### WHAT TO DO
Reproduce every line of the material below word for word, leaving out the pictures.

### AVAILABLE RECORDS

====

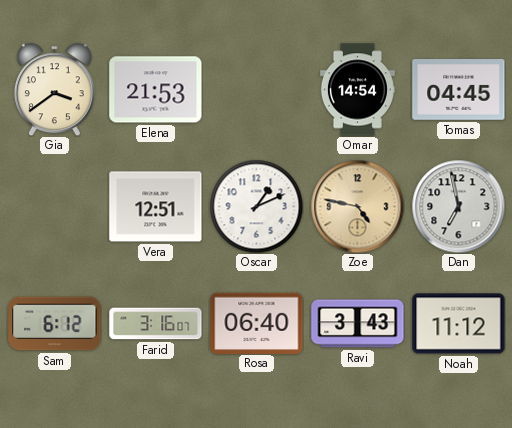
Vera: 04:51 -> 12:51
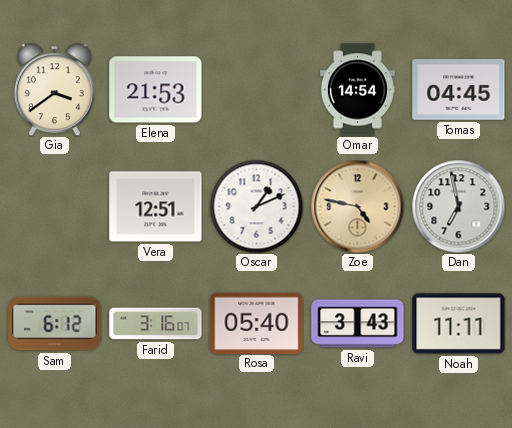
Rosa: 06:40 -> 05:40
Noah: 11:12 -> 11:11
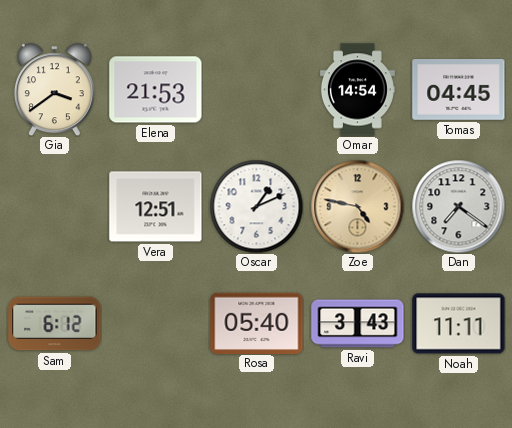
Dan: 6:58 -> 7:21
Farid: 3:16 -> none
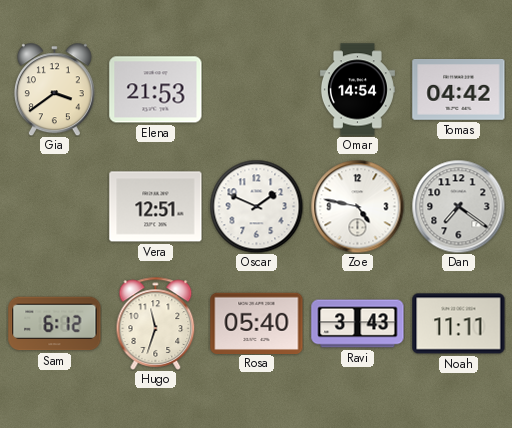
Tomas: 04:45 -> 04:42
Oscar: 1:11 -> 1:49
Zoe dial: champagne -> white
Hugo: none -> 11:33
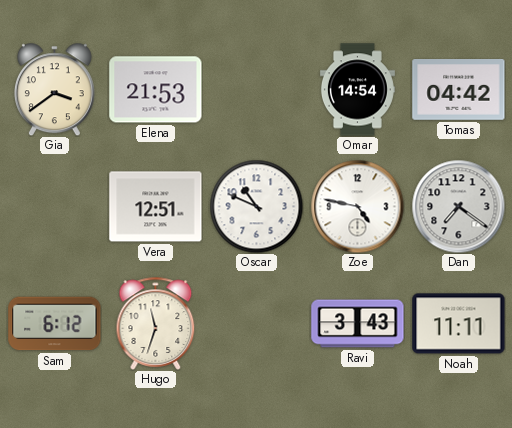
Oscar: 1:49 -> 10:49
Rosa: 05:40 -> none
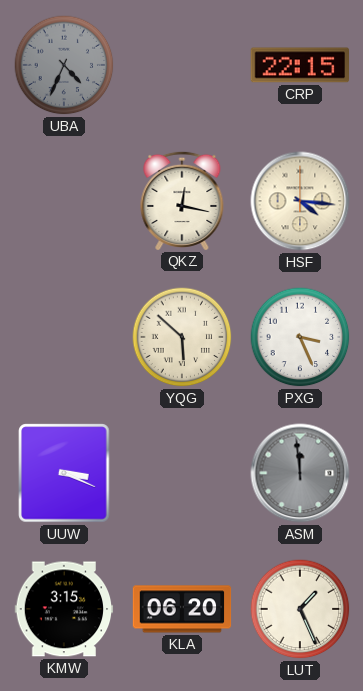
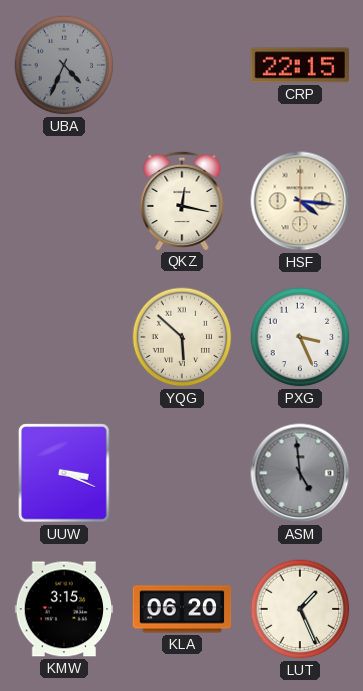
ASM: 11:59 -> 4:59
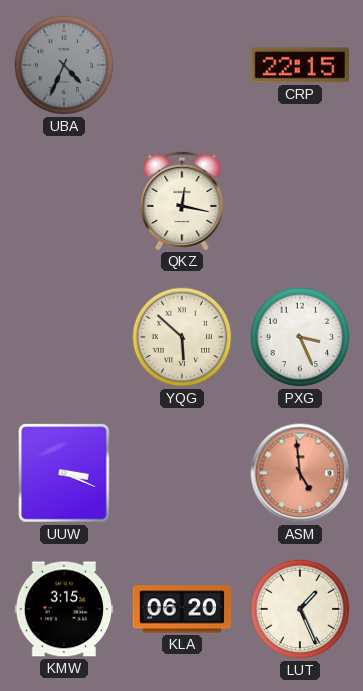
HSF: 4:16 -> none
ASM dial: grey -> salmon
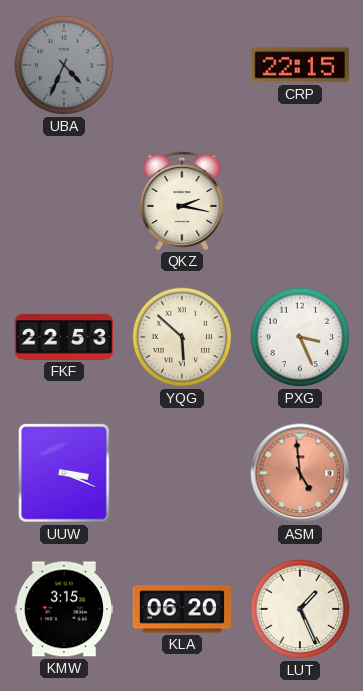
QKZ: 12:17 -> 2:17
FKF: none -> 22:53
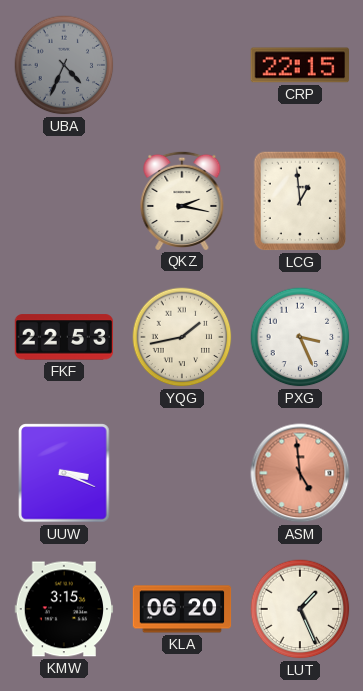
LCG: none -> 12:59
YQG: 5:52 -> 1:43
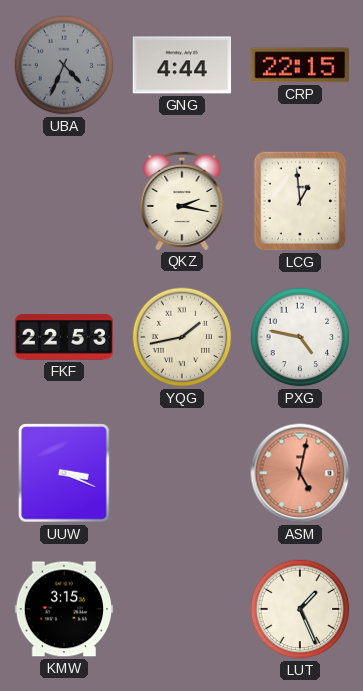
GNG: none -> 4:44
PXG: 3:26 -> 4:47
ASM: 4:59 -> 5:02
KLA: 06:20 -> none
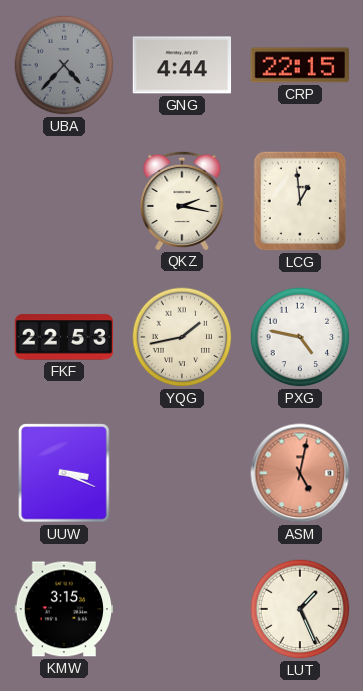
UBA: 4:34 -> 4:37
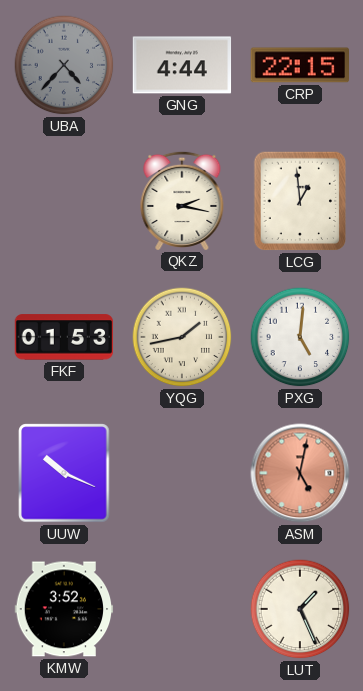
FKF: 22:53 -> 01:53
PXG: 4:47 -> 5:01
UUW: 3:19 -> 10:19
KMW: 3:15 -> 3:52
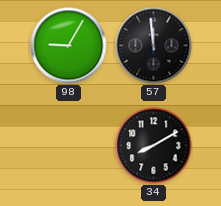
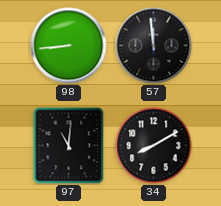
98: 9:05 -> 8:44
97: none -> 11:01
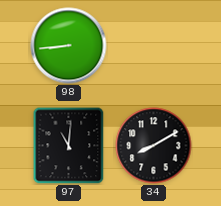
57: 11:59 -> none
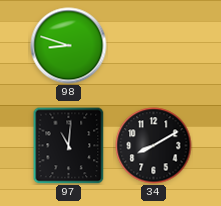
98: 8:44 -> 8:48
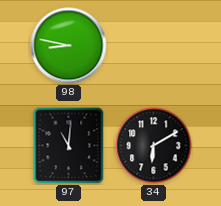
98: 8:48 -> 8:47
34: 8:10 -> 6:10
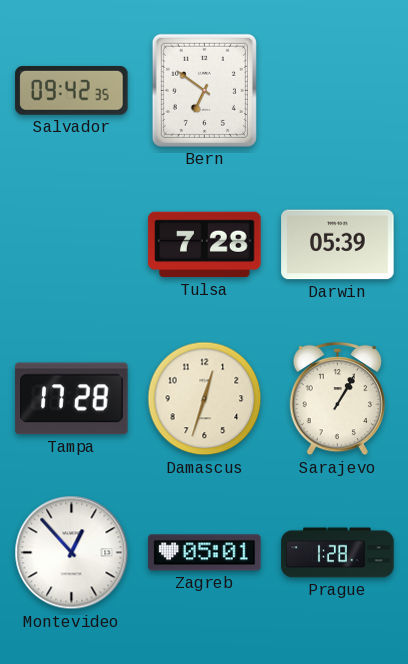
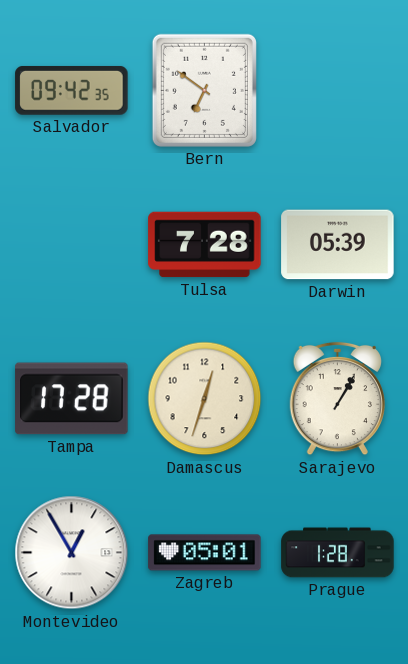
Montevideo: 12:53 -> 12:55
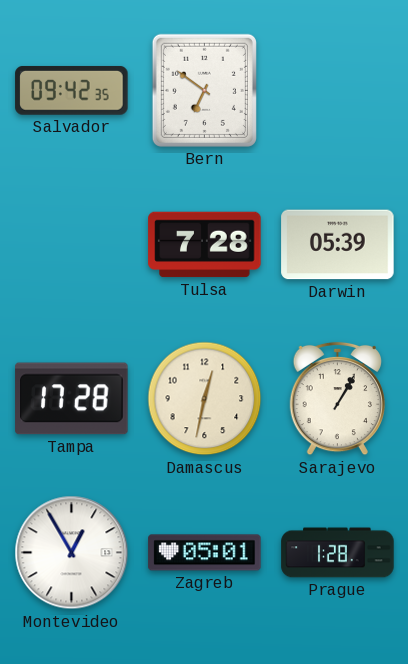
Damascus: 12:33 -> 12:32
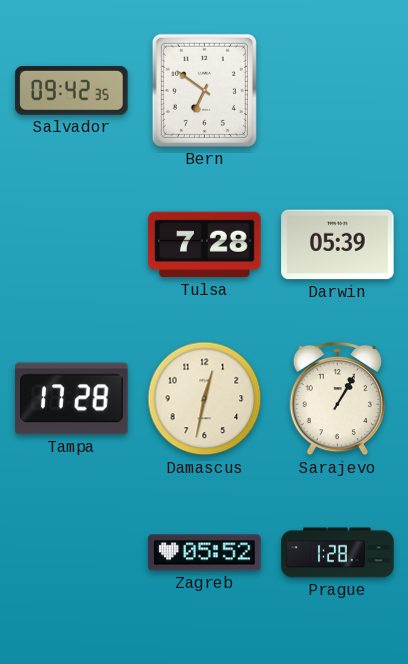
Montevideo: 12:55 -> none
Zagreb: 05:01 -> 05:52
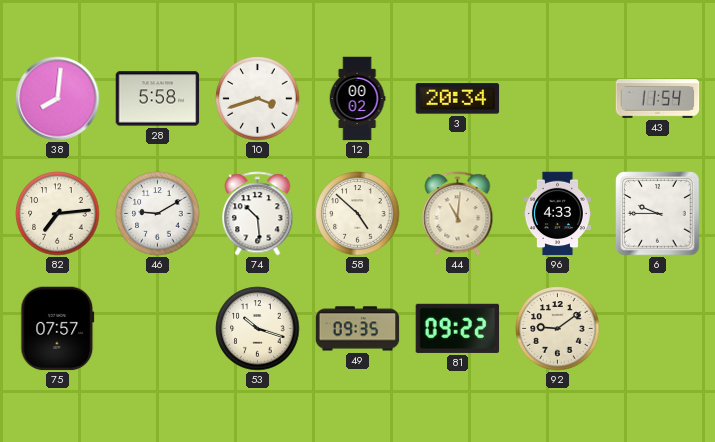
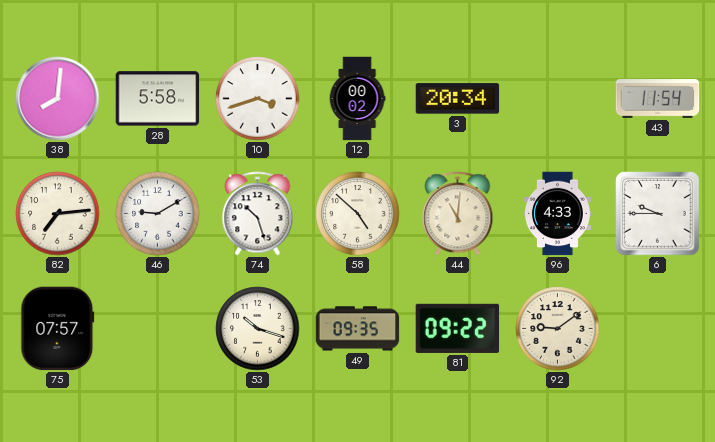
74: 10:29 -> 10:27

====

### TASK RESPONSE
Vera: 04:51 -> 12:51
Rosa: 06:40 -> 05:40
Noah: 11:12 -> 11:11
Dan: 6:58 -> 7:21
Farid: 3:16 -> none
Tomas: 04:45 -> 04:42
Oscar: 1:11 -> 1:49
Zoe dial: champagne -> white
Hugo: none -> 11:33
Oscar: 1:49 -> 10:49
Rosa: 05:40 -> none
ASM: 11:59 -> 4:59
HSF: 4:16 -> none
ASM dial: grey -> salmon
QKZ: 12:17 -> 2:17
FKF: none -> 22:53
LCG: none -> 12:59
YQG: 5:52 -> 1:43
GNG: none -> 4:44
PXG: 3:26 -> 4:47
ASM: 4:59 -> 5:02
KLA: 06:20 -> none
UBA: 4:34 -> 4:37
FKF: 22:53 -> 01:53
PXG: 4:47 -> 5:01
UUW: 3:19 -> 10:19
KMW: 3:15 -> 3:52
98: 9:05 -> 8:44
97: none -> 11:01
57: 11:59 -> none
98: 8:44 -> 8:48
98: 8:48 -> 8:47
34: 8:10 -> 6:10
Montevideo: 12:53 -> 12:55
Damascus: 12:33 -> 12:32
Montevideo: 12:55 -> none
Zagreb: 05:01 -> 05:52
74: 10:29 -> 10:27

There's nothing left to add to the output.